>>

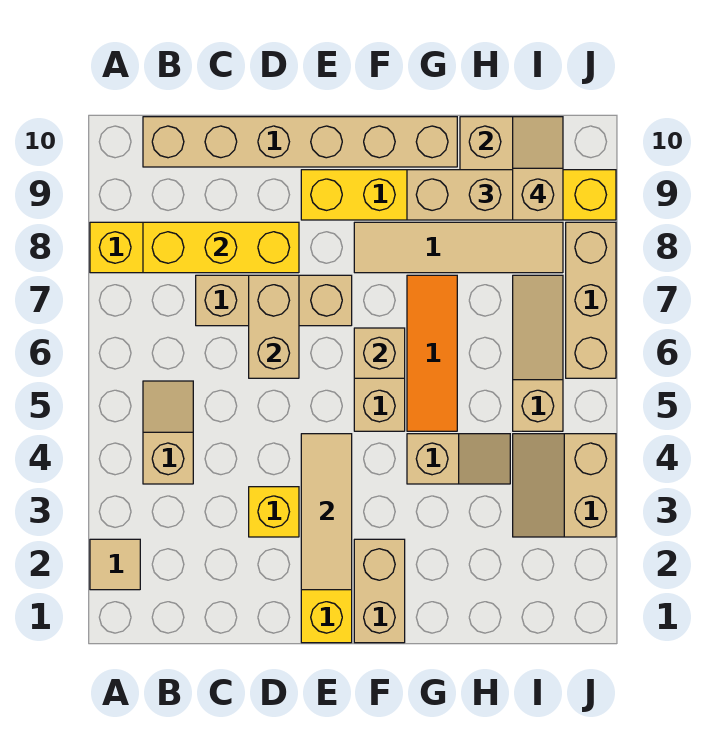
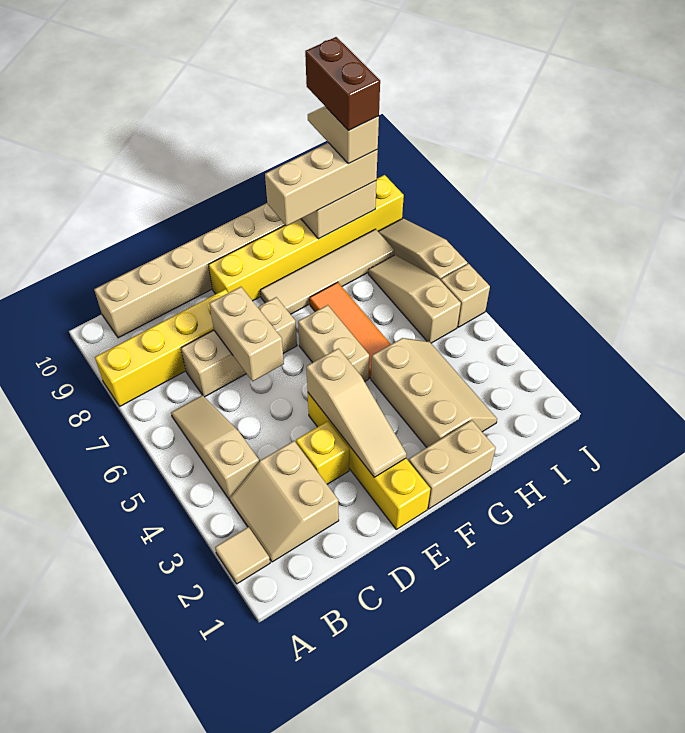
tan slope B4:B5 level 1 top 4 -> tan slope B4:B6 level 1 top 4
yellow brick B8:D8 level 2 -> none
tan tile E2:E4 level 2 -> tan slope E2:E4 level 2 top 4
tan brick F1:F2 level 1 -> tan brick F1:G1 level 1
tan brick F6 level 2 -> tan brick J5 level 1
tan slope G4:H4 level 1 top G -> tan slope G2:H4 level 1 top G
tan slope I3:J4 level 1 top J -> tan slope B2:C3 level 1 top C
none -> brown brick I9:I10 level 5
tan brick J6:J8 level 1 -> tan slope J6:J8 level 1 top 6

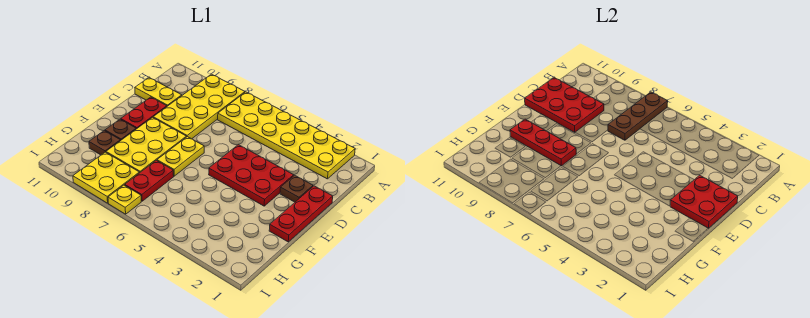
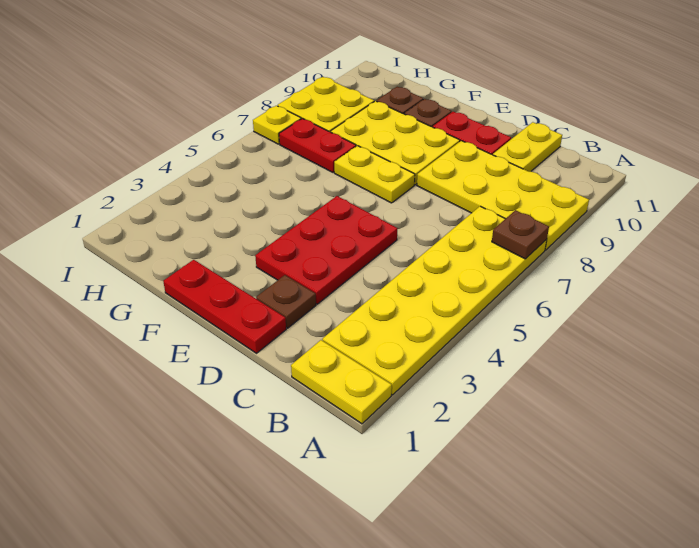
none -> yellow plate A1:B1 level 1
brown plate A7:C7 level 2 -> brown plate A7 level 2
red plate C9:D11 level 2 -> none
red plate D1:E2 level 2 -> none
red plate F8:F10 level 2 -> none

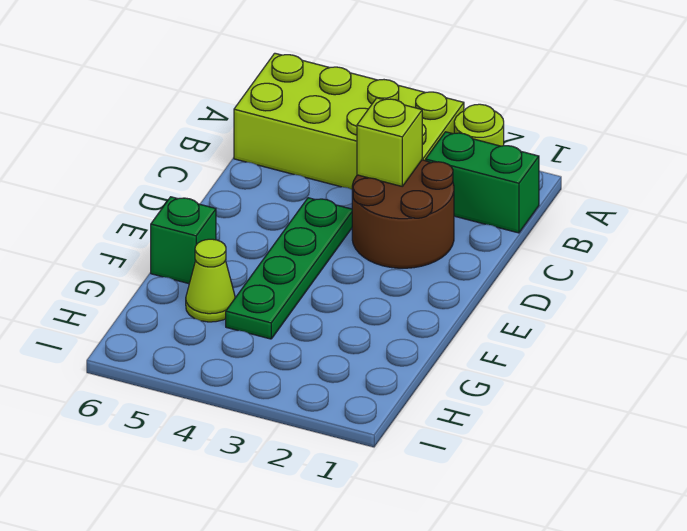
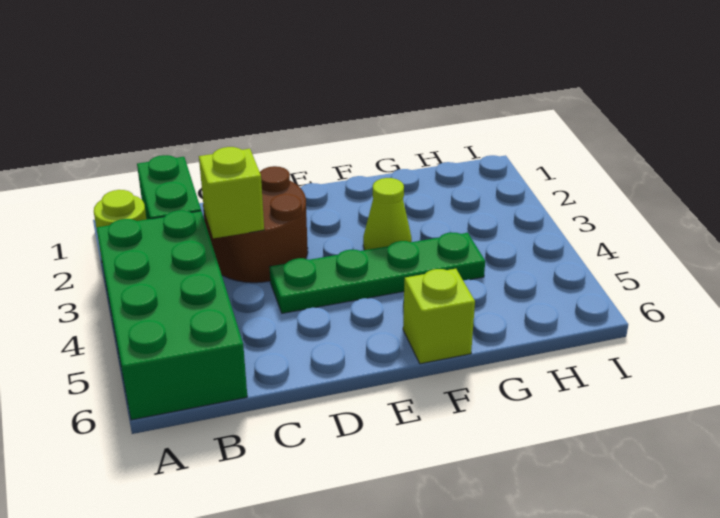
lime brick A3:B6 level 1 -> green brick A3:B6 level 1
green brick F6 level 1 -> lime brick F6 level 1
lime cone G5 level 1 -> lime cone F3 level 1

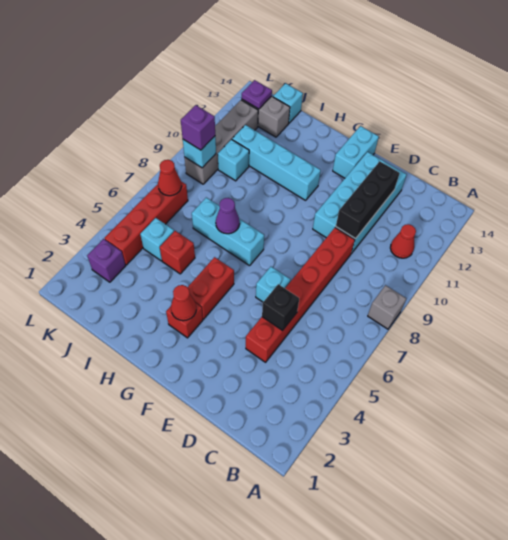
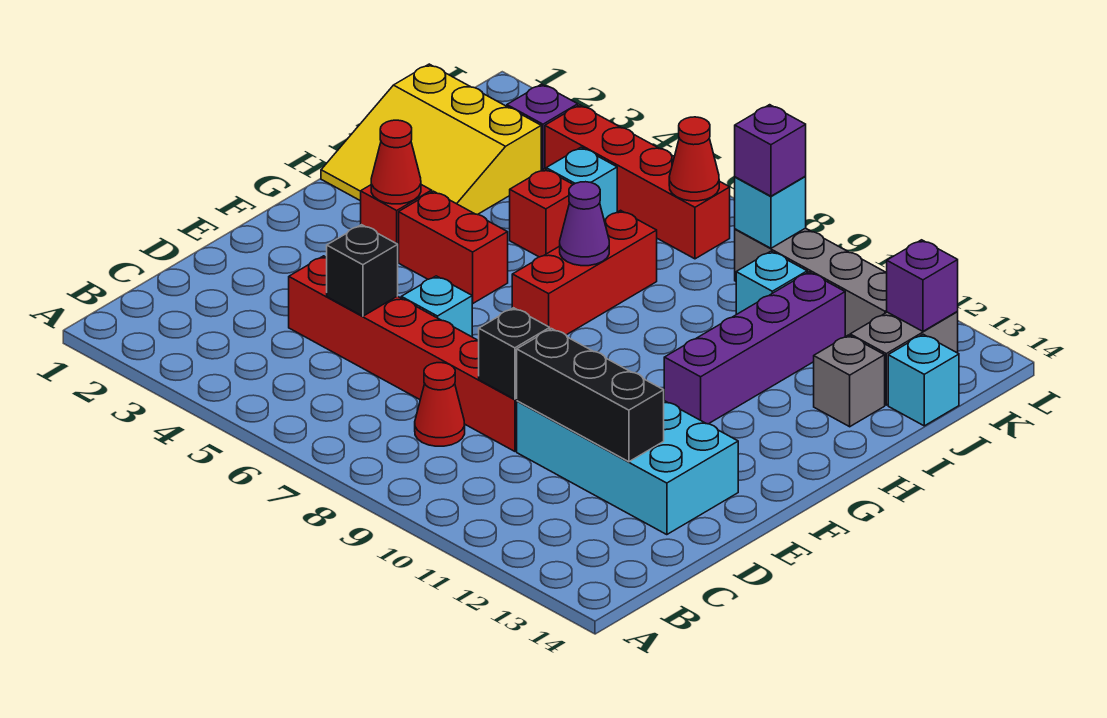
grey brick A8 level 1 -> grey brick I13 level 1
red cone B11 level 1 -> red cone C8 level 1
none -> black brick D9 level 2
cyan brick F13:F14 level 1 -> none
cyan brick G7:I7 level 1 -> red brick G7:I7 level 1
cyan brick G11:J11 level 1 -> purple brick G11:J11 level 1
none -> yellow slope H1:J3 level 1 top J
purple plate K13 level 2 -> purple brick K13 level 2

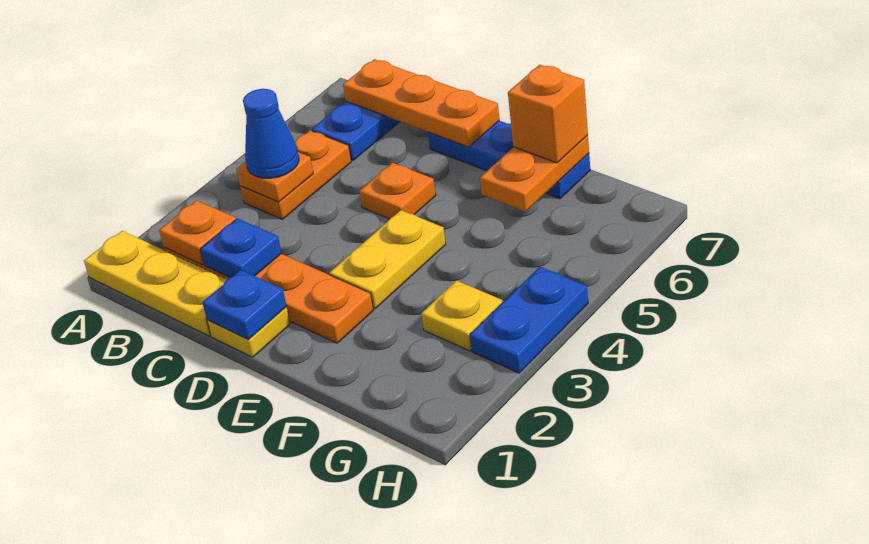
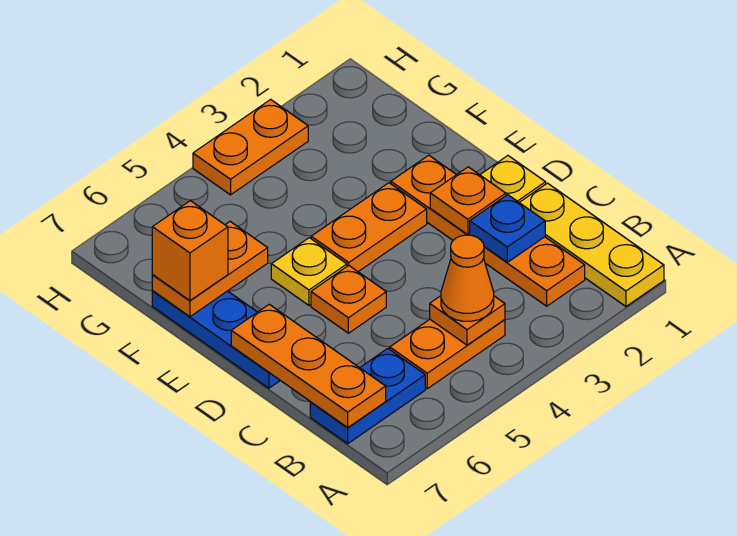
orange plate B2 level 2 -> orange plate D2 level 2
blue cone B4 level 3 -> orange cone B4 level 3
blue plate D1 level 2 -> none
yellow plate E3:E4 level 1 -> orange plate E3:E4 level 1
yellow plate G3 level 1 -> yellow plate E5 level 1
blue plate H3:H4 level 1 -> orange plate H3:H4 level 1

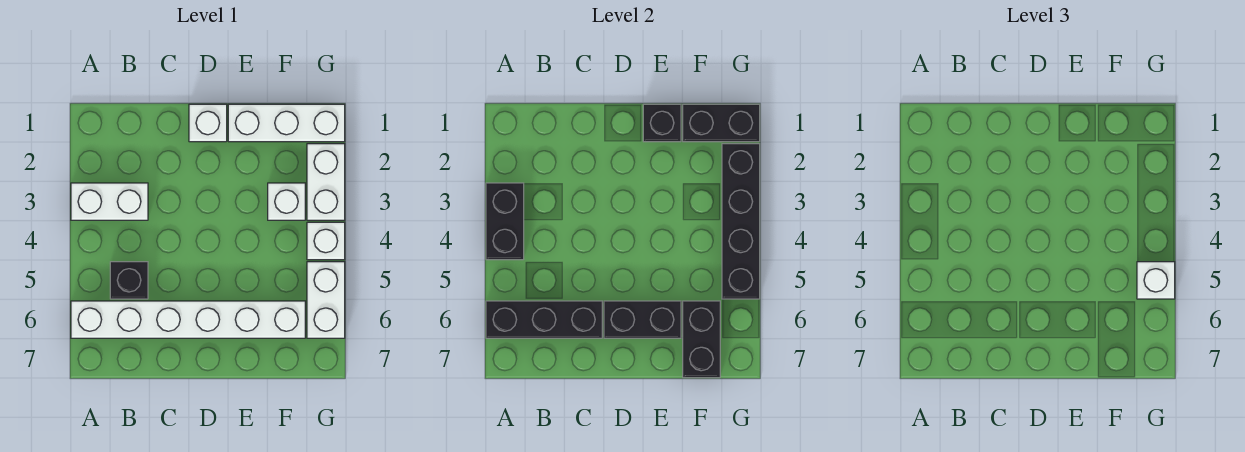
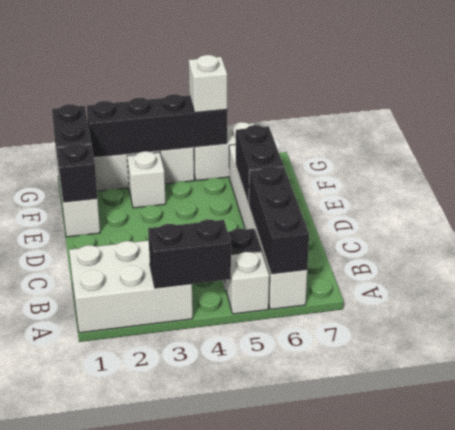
white brick A3:B3 level 1 -> white brick A1:B3 level 1
white brick D1 level 1 -> white brick A5 level 1
black brick F6:F7 level 2 -> none

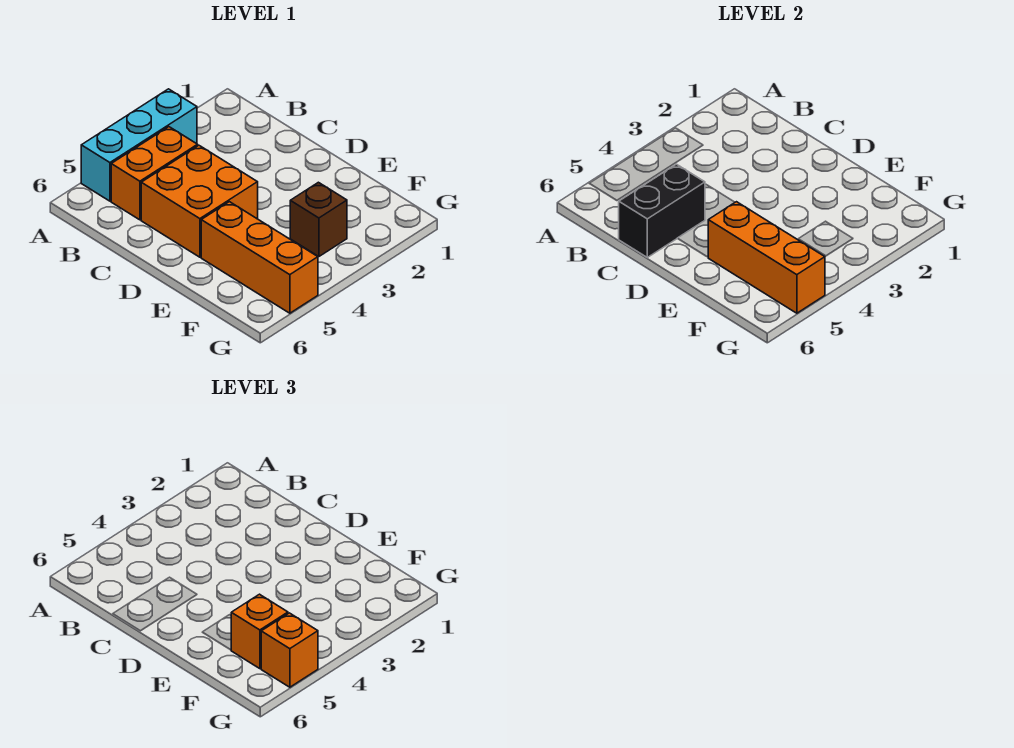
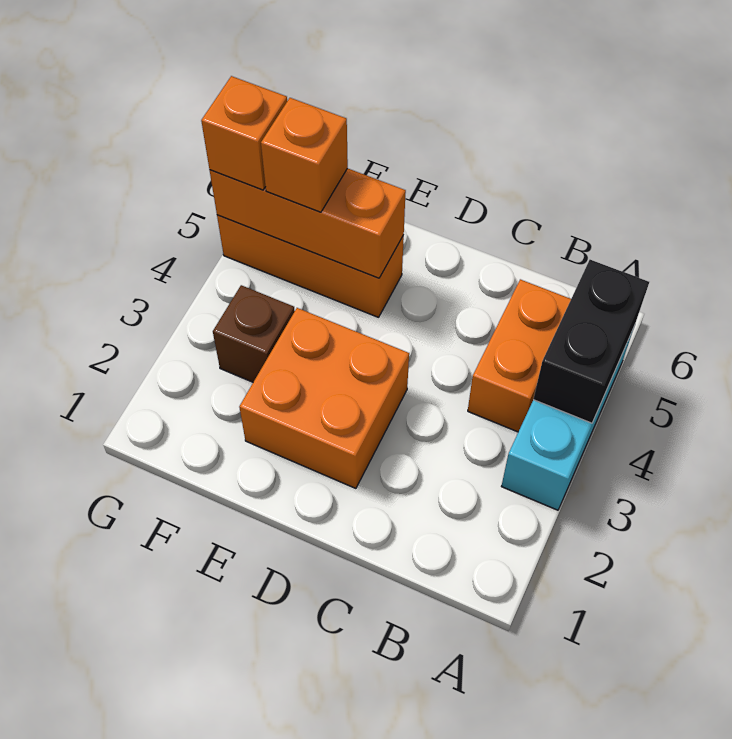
orange brick C4:D5 level 1 -> orange brick D2:E3 level 1
black brick C5:C6 level 2 -> black brick A4:A5 level 2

<<

Above is the material; set down exactly its lines from the one containing "tan brick J6:J8" down to the one containing "grey brick A8", both included, leaving out any pictures.

Task result
tan brick J6:J8 level 1 -> tan slope J6:J8 level 1 top 6

none -> yellow plate A1:B1 level 1
brown plate A7:C7 level 2 -> brown plate A7 level 2
red plate C9:D11 level 2 -> none
red plate D1:E2 level 2 -> none
red plate F8:F10 level 2 -> none

lime brick A3:B6 level 1 -> green brick A3:B6 level 1
green brick F6 level 1 -> lime brick F6 level 1
lime cone G5 level 1 -> lime cone F3 level 1

grey brick A8 level 1 -> grey brick I13 level 1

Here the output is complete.